# Work to do:
Reproduce every entry below, switching "zero-indexed" to "numbered from zero" and leaving everything else unchanged. Leave the pictures out.

# Exercise inputs:
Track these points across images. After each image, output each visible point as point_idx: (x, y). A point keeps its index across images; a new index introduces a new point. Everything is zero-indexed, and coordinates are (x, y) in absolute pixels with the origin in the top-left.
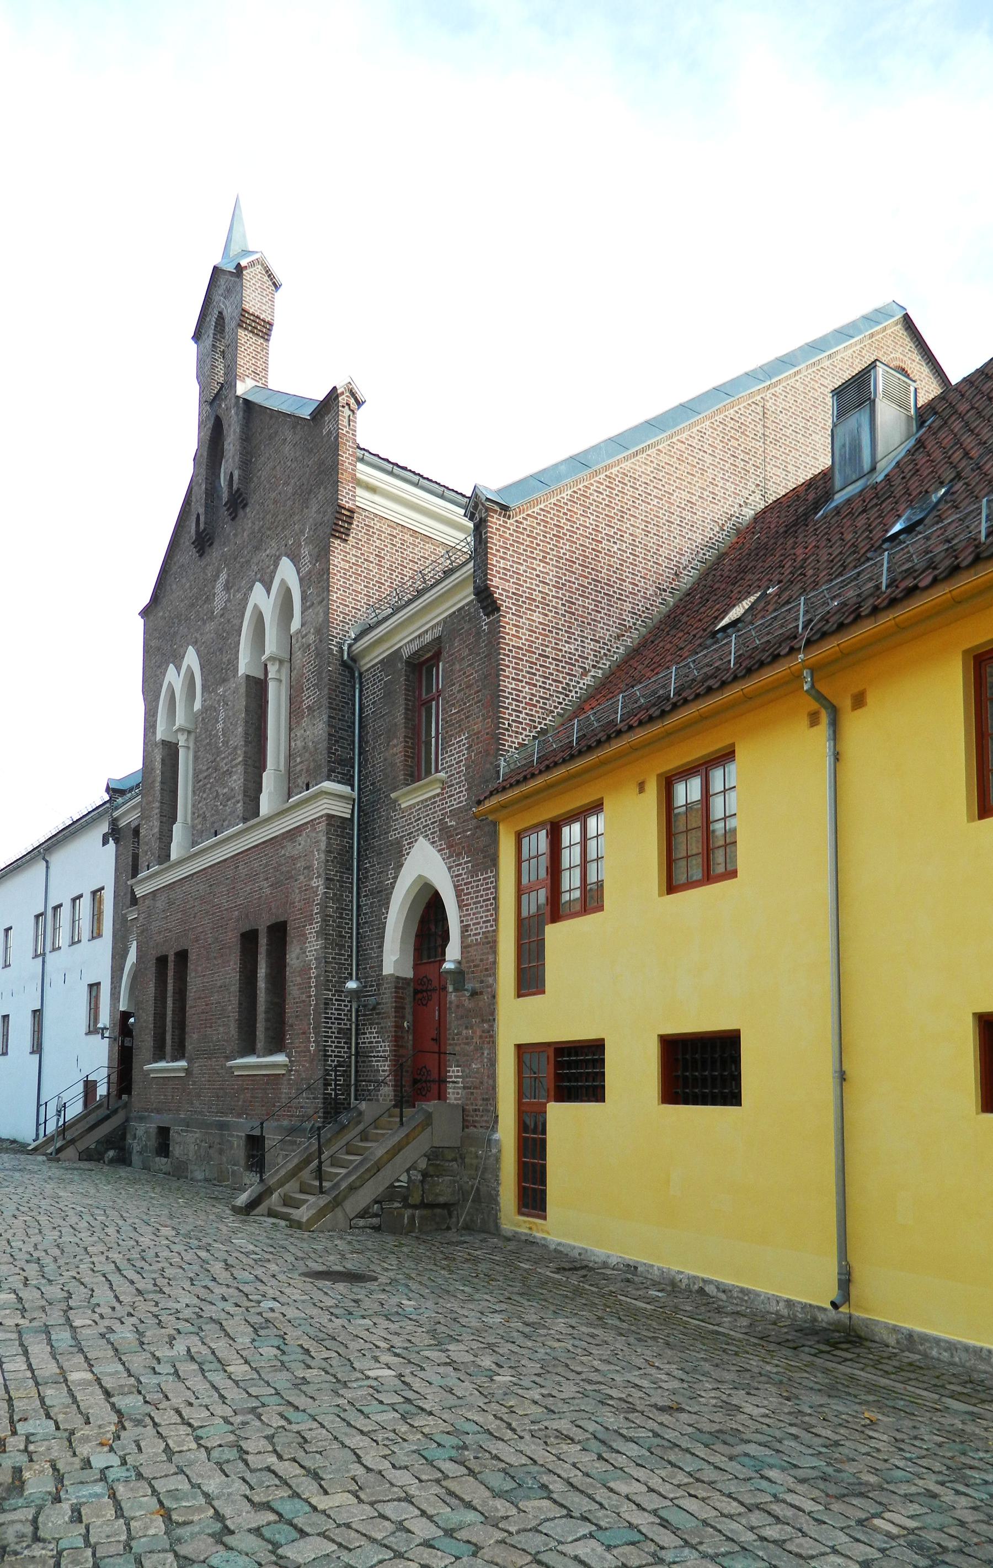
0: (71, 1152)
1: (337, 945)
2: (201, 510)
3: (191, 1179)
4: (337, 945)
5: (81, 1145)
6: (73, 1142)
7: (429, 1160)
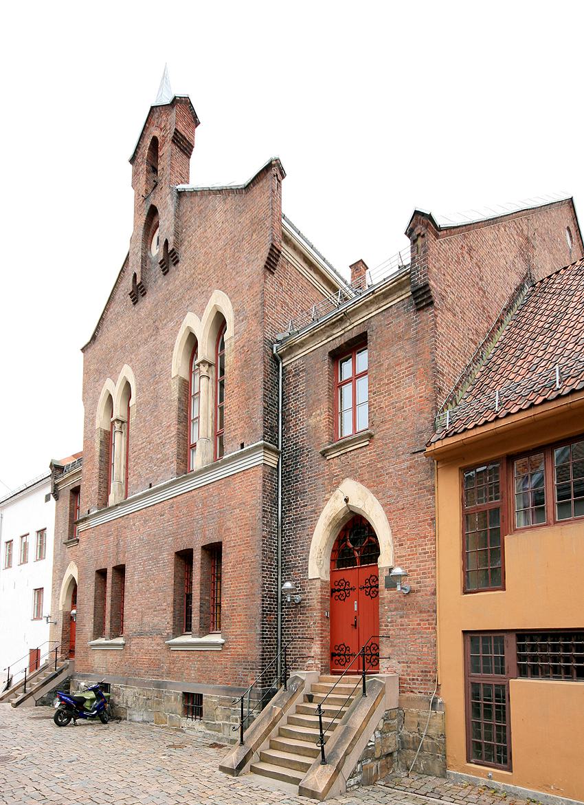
0: (31, 700)
1: (269, 558)
2: (138, 271)
3: (130, 720)
4: (269, 558)
5: (38, 696)
6: (31, 694)
7: (384, 720)
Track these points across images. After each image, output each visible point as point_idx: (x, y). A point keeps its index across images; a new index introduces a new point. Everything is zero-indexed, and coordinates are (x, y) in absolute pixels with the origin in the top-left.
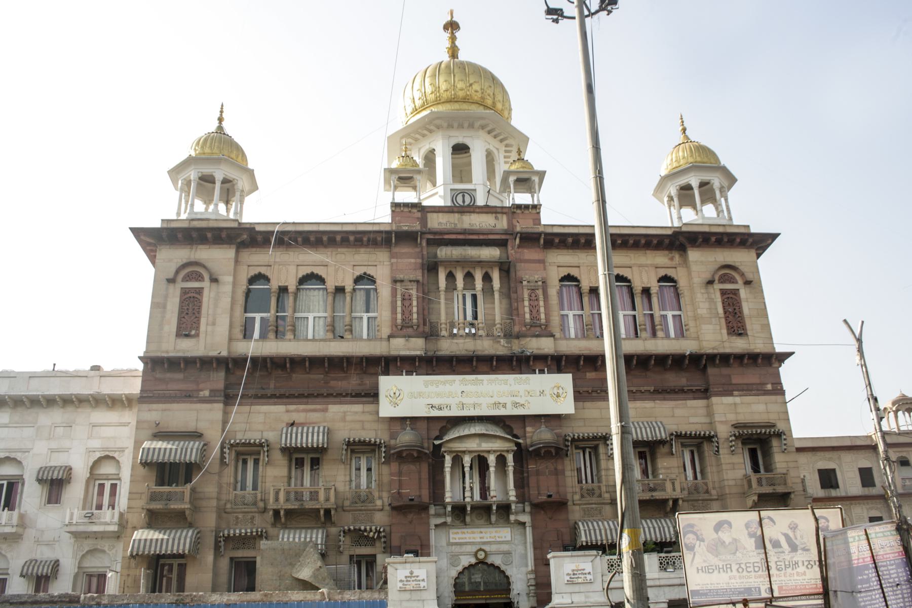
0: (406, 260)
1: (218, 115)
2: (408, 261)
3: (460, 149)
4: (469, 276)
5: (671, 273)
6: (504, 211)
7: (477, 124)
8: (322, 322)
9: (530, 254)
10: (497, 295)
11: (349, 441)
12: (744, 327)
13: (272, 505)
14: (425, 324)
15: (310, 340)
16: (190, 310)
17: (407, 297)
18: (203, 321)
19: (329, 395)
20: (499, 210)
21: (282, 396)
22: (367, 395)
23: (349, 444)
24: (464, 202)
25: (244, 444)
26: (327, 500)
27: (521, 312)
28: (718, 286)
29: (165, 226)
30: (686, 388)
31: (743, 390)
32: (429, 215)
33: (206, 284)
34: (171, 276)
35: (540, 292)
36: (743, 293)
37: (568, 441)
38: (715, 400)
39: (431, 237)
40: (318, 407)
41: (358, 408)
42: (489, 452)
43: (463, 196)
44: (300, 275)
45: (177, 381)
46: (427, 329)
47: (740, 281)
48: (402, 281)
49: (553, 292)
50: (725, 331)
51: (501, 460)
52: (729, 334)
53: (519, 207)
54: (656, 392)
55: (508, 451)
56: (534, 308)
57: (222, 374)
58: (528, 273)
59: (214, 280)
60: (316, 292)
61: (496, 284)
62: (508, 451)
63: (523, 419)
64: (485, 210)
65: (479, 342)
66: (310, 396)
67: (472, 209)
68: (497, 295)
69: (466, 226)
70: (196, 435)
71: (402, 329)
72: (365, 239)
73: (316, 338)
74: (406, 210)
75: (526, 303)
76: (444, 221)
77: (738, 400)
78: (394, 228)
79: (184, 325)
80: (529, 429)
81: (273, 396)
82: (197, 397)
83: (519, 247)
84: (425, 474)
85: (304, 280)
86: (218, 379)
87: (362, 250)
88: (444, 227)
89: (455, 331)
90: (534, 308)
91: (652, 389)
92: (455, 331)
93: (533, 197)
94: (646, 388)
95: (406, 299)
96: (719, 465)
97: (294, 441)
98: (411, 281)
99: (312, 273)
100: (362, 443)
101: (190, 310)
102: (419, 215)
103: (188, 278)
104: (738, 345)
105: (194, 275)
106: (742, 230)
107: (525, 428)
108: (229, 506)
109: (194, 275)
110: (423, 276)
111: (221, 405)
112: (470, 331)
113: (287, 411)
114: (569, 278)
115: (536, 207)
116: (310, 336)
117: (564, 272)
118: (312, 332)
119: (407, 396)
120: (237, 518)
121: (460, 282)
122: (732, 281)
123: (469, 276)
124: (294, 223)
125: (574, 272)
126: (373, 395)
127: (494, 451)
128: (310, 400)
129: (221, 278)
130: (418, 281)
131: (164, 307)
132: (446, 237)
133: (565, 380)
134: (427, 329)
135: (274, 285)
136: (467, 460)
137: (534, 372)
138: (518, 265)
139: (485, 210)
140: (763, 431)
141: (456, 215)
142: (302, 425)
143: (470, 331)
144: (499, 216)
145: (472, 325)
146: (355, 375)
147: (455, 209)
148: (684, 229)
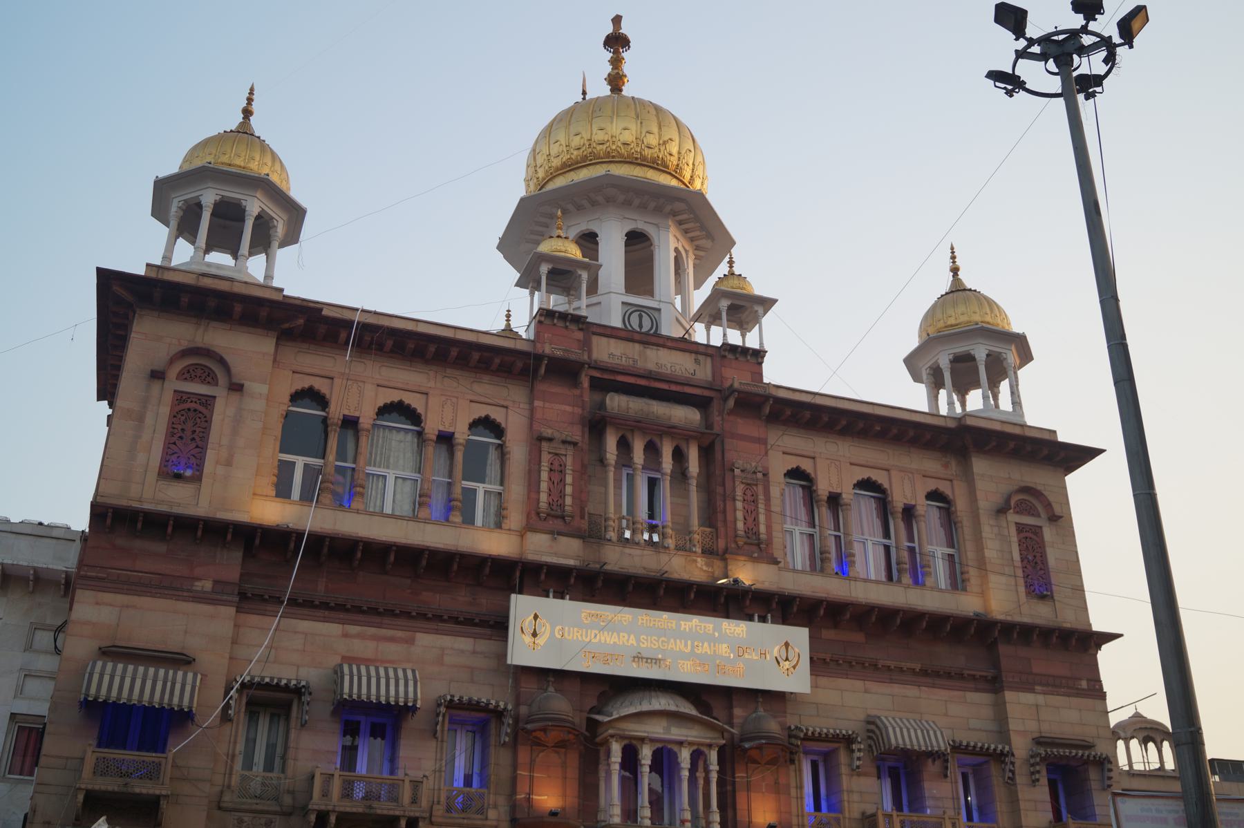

# Output for this task:
Track these points across images. After each image, output each visible point as point_idx: (x, y). A point keeps its index across images; a new index introduces a new point. Everything is numbered from zero, and coordinates are (x, y) in absolute pixels with the origin in the top-left.
0: (71, 1152)
1: (337, 945)
2: (201, 510)
3: (191, 1179)
4: (337, 945)
5: (81, 1145)
6: (73, 1142)
7: (429, 1160)
0: (31, 700)
1: (269, 558)
2: (138, 271)
3: (130, 720)
4: (269, 558)
5: (38, 696)
6: (31, 694)
7: (384, 720)
Track these points across images. After each image, output each visible point as point_idx: (x, y). A point keeps its index across images; a new index introduces a new point. Everything is numbered from zero, and coordinates are (x, y) in absolute pixels with the origin in the top-left.
0: (406, 260)
1: (218, 115)
2: (408, 261)
3: (460, 149)
4: (469, 276)
5: (671, 273)
6: (504, 211)
7: (477, 124)
8: (322, 322)
9: (530, 254)
10: (497, 295)
11: (349, 441)
12: (744, 327)
13: (272, 505)
14: (425, 324)
15: (310, 340)
16: (190, 310)
17: (407, 297)
18: (203, 321)
19: (329, 395)
20: (499, 210)
21: (282, 396)
22: (367, 395)
23: (349, 444)
24: (464, 202)
25: (244, 444)
26: (327, 500)
27: (521, 312)
28: (718, 286)
29: (165, 226)
30: (686, 388)
31: (743, 390)
32: (429, 215)
33: (206, 284)
34: (171, 276)
35: (540, 292)
36: (743, 293)
37: (568, 441)
38: (715, 400)
39: (431, 237)
40: (318, 407)
41: (358, 408)
42: (489, 452)
43: (463, 196)
44: (300, 275)
45: (177, 381)
46: (427, 329)
47: (740, 281)
48: (402, 281)
49: (553, 292)
50: (725, 331)
51: (501, 460)
52: (729, 334)
53: (519, 207)
54: (656, 392)
55: (508, 451)
56: (534, 308)
57: (222, 374)
58: (528, 273)
59: (214, 280)
60: (316, 292)
61: (496, 284)
62: (508, 451)
63: (523, 419)
64: (485, 210)
65: (479, 342)
66: (310, 396)
67: (472, 209)
68: (497, 295)
69: (466, 226)
70: (196, 435)
71: (402, 329)
72: (365, 239)
73: (316, 338)
74: (406, 210)
75: (526, 303)
76: (444, 221)
77: (738, 400)
78: (394, 228)
79: (184, 325)
80: (529, 429)
81: (273, 396)
82: (197, 397)
83: (519, 247)
84: (425, 474)
85: (304, 280)
86: (218, 379)
87: (362, 250)
88: (444, 227)
89: (455, 331)
90: (534, 308)
91: (652, 389)
92: (455, 331)
93: (533, 197)
94: (646, 388)
95: (406, 299)
96: (719, 465)
97: (294, 441)
98: (411, 281)
99: (312, 273)
100: (362, 443)
101: (190, 310)
102: (419, 215)
103: (188, 278)
104: (738, 345)
105: (194, 275)
106: (742, 230)
107: (525, 428)
108: (229, 506)
109: (194, 275)
110: (423, 276)
111: (221, 405)
112: (470, 331)
113: (287, 411)
114: (569, 278)
115: (536, 207)
116: (310, 336)
117: (564, 272)
118: (312, 332)
119: (407, 396)
120: (237, 518)
121: (460, 282)
122: (732, 281)
123: (469, 276)
124: (294, 223)
125: (574, 272)
126: (373, 395)
127: (494, 451)
128: (310, 400)
129: (221, 278)
130: (418, 281)
131: (164, 307)
132: (446, 237)
133: (565, 380)
134: (427, 329)
135: (274, 285)
136: (467, 460)
137: (534, 372)
138: (518, 265)
139: (485, 210)
140: (763, 431)
141: (456, 215)
142: (302, 425)
143: (470, 331)
144: (499, 216)
145: (472, 325)
146: (355, 375)
147: (455, 209)
148: (684, 229)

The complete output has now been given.